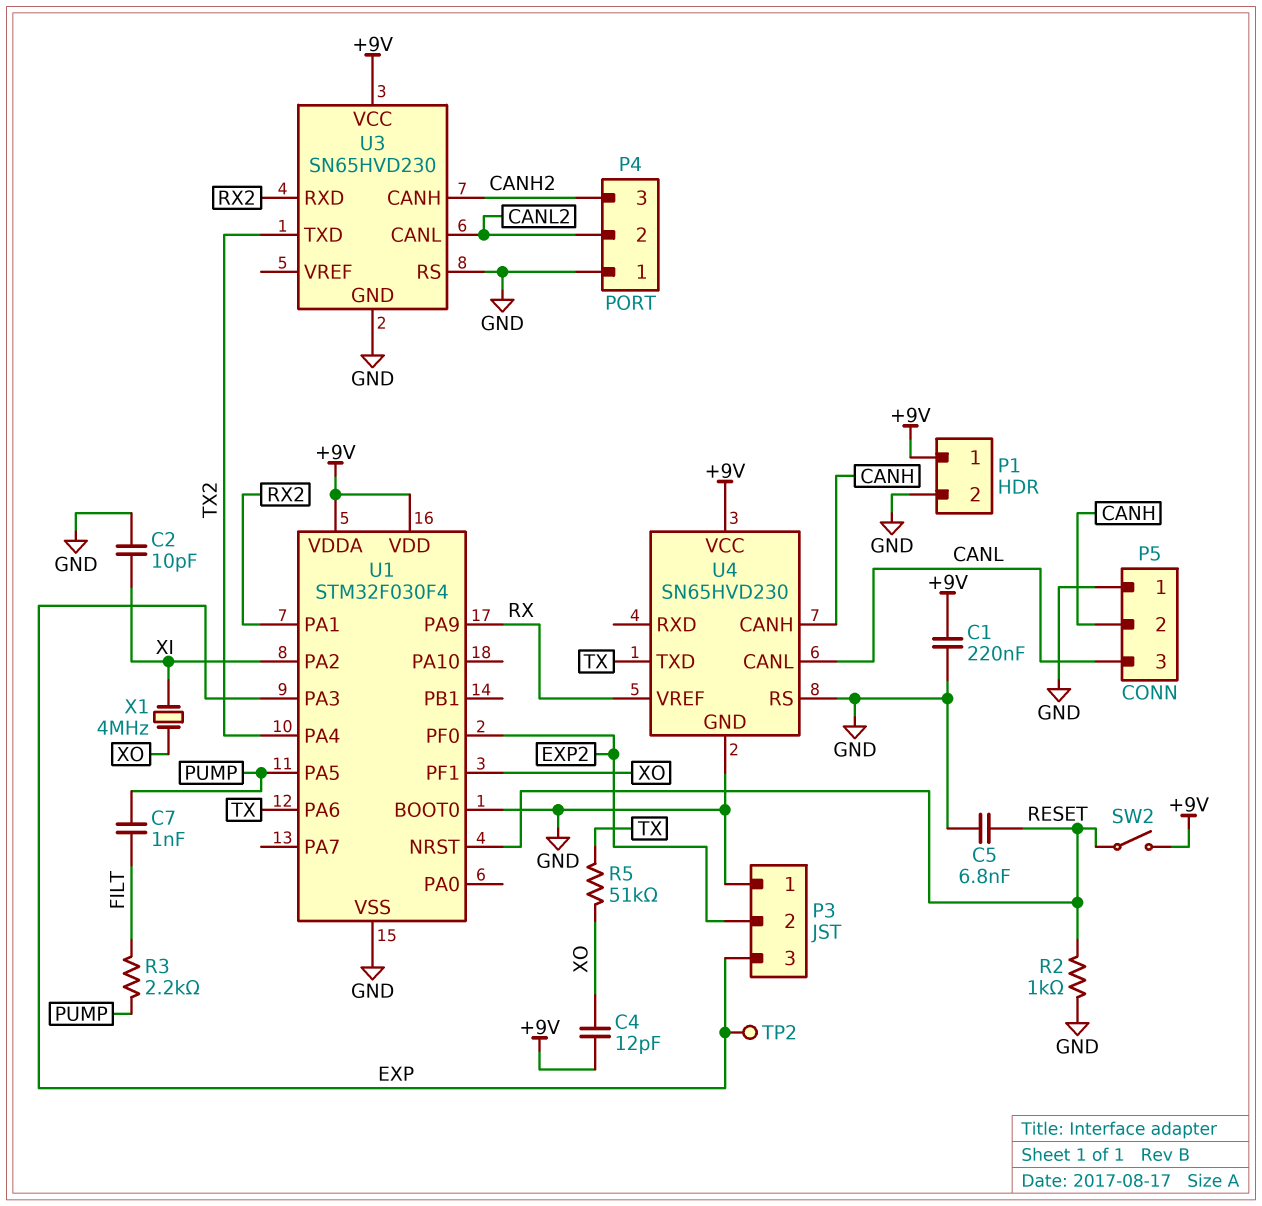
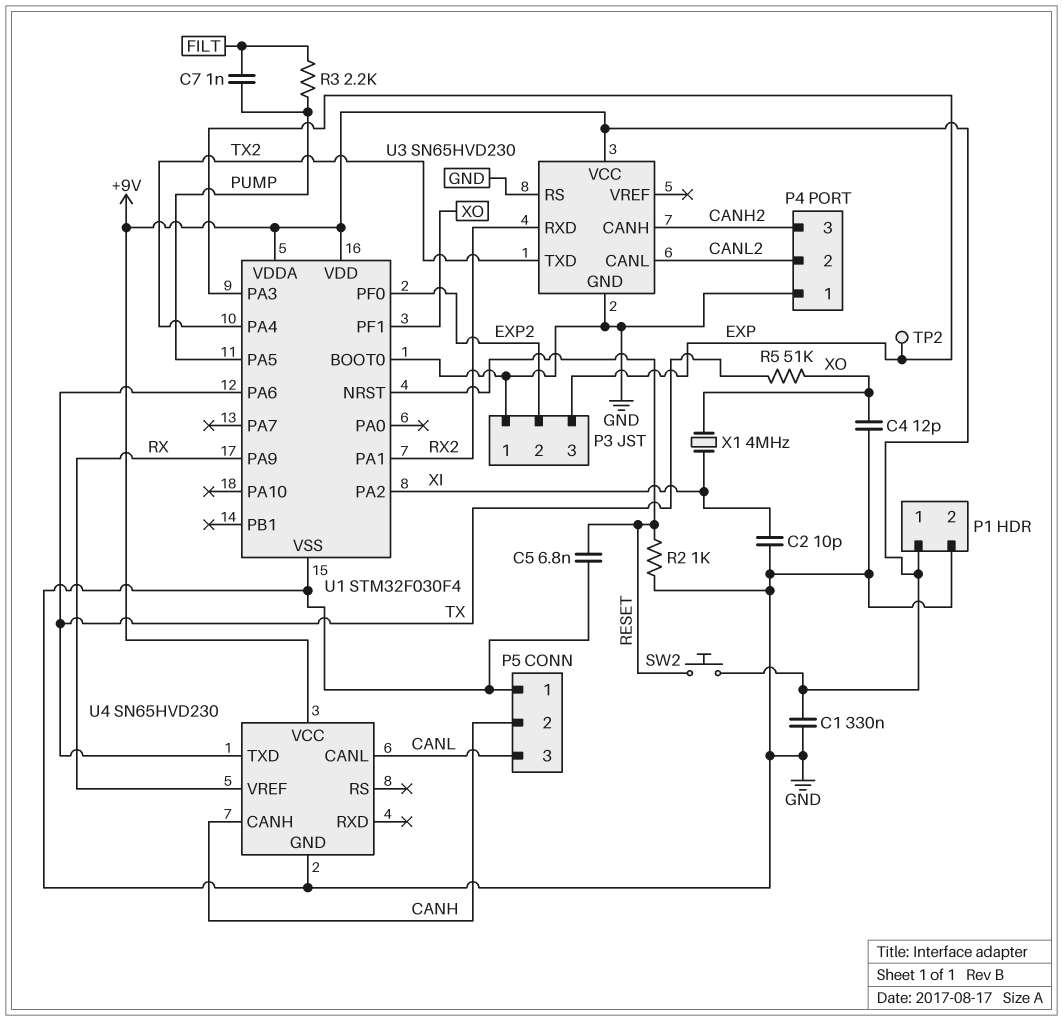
C1: 220nF (+9V, GND) -> 330nF (+9V, GND)
C4: 12pF (+9V, XO) -> 12pF (GND, XO)
SW2: switch (+9V, RESET) -> button (+9V, RESET)
U4 pin RS: GND -> none

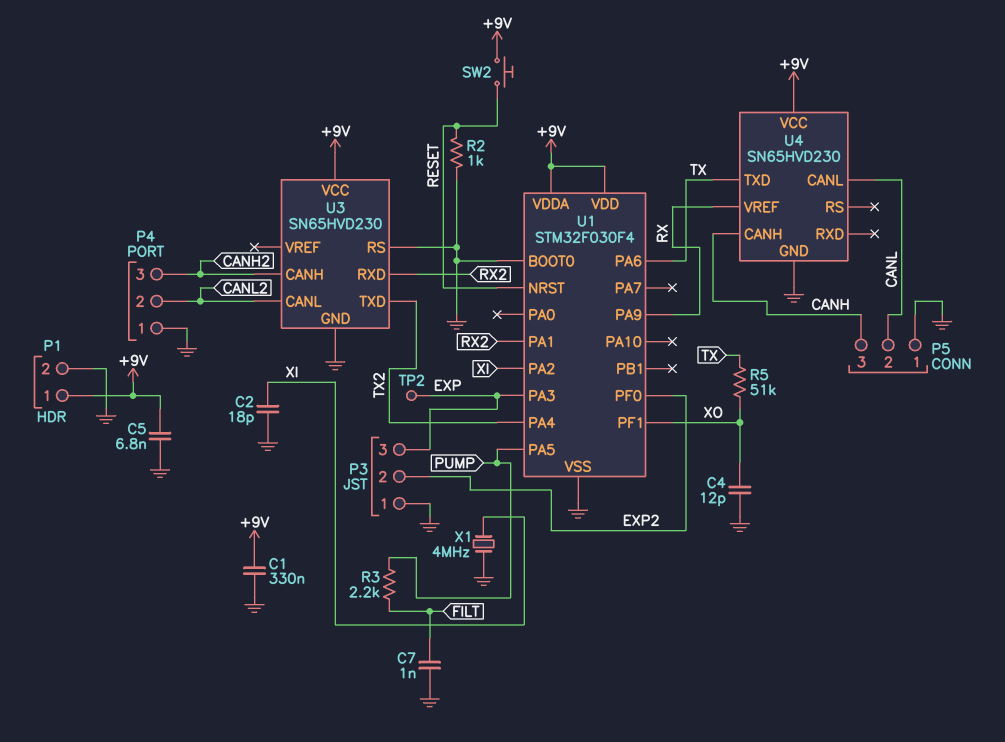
C2: 10pF (GND, XI) -> 18pF (GND, XI)
C5: 6.8nF (GND, RESET) -> 6.8nF (+9V, GND)
C7: 1nF (FILT, PUMP) -> 1nF (FILT, GND)
P5 pin 2: CANH -> CANL
P5 pin 3: CANL -> CANH
X1: 4MHz (XI, XO) -> 4MHz (GND, XI)

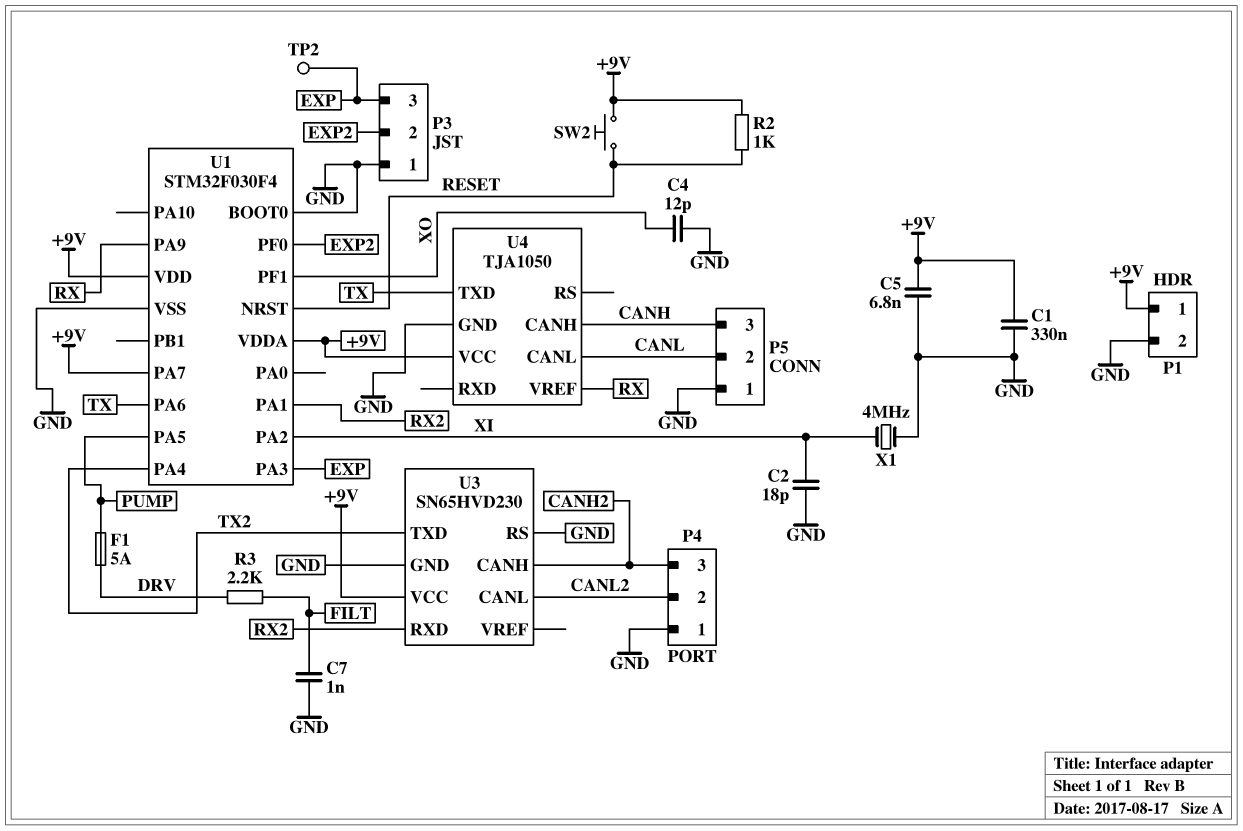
F1: none -> 5A (DRV, PUMP)
R2: 1k (GND, RESET) -> 1k (+9V, RESET)
R3: 2.2k (FILT, PUMP) -> 2.2k (DRV, FILT)
R5: 51k (TX, XO) -> none
U1 pin PA7: none -> +9V
U4: SN65HVD230 -> TJA1050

- **EXERCISE INSTRUCTIONS**: Output nothing but the records, word for word, and none of their pictures.

- **ANSWER AREA**:
C1: 220nF (+9V, GND) -> 330nF (+9V, GND)
C4: 12pF (+9V, XO) -> 12pF (GND, XO)
SW2: switch (+9V, RESET) -> button (+9V, RESET)
U4 pin RS: GND -> none

C2: 10pF (GND, XI) -> 18pF (GND, XI)
C5: 6.8nF (GND, RESET) -> 6.8nF (+9V, GND)
C7: 1nF (FILT, PUMP) -> 1nF (FILT, GND)
P5 pin 2: CANH -> CANL
P5 pin 3: CANL -> CANH
X1: 4MHz (XI, XO) -> 4MHz (GND, XI)

F1: none -> 5A (DRV, PUMP)
R2: 1k (GND, RESET) -> 1k (+9V, RESET)
R3: 2.2k (FILT, PUMP) -> 2.2k (DRV, FILT)
R5: 51k (TX, XO) -> none
U1 pin PA7: none -> +9V
U4: SN65HVD230 -> TJA1050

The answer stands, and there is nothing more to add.